- [DATA UNDER STUDY]
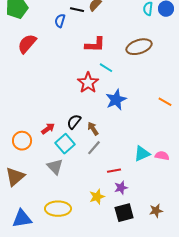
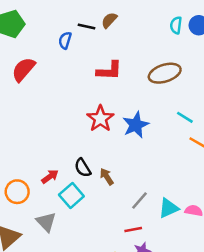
cyan line: (106, 68) -> (185, 117), moved
blue star: (116, 100) -> (136, 125), moved
black semicircle: (74, 122) -> (83, 168), turned -70
gray line: (94, 148) -> (139, 201), moved
gray triangle: (55, 167) -> (46, 222), moved

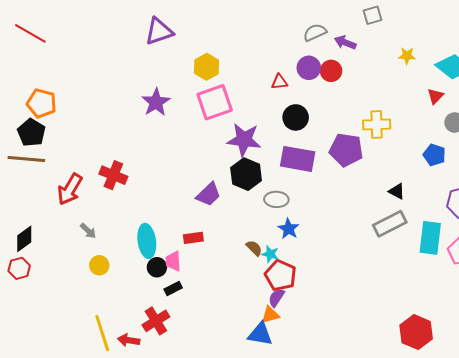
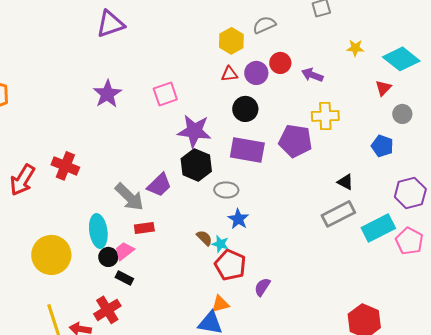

- [ACTIVITY] Copy each line of the listing that includes "moved".

- [SOLUTION]
cyan line: (106, 68) -> (185, 117), moved
blue star: (116, 100) -> (136, 125), moved
gray line: (94, 148) -> (139, 201), moved
gray triangle: (55, 167) -> (46, 222), moved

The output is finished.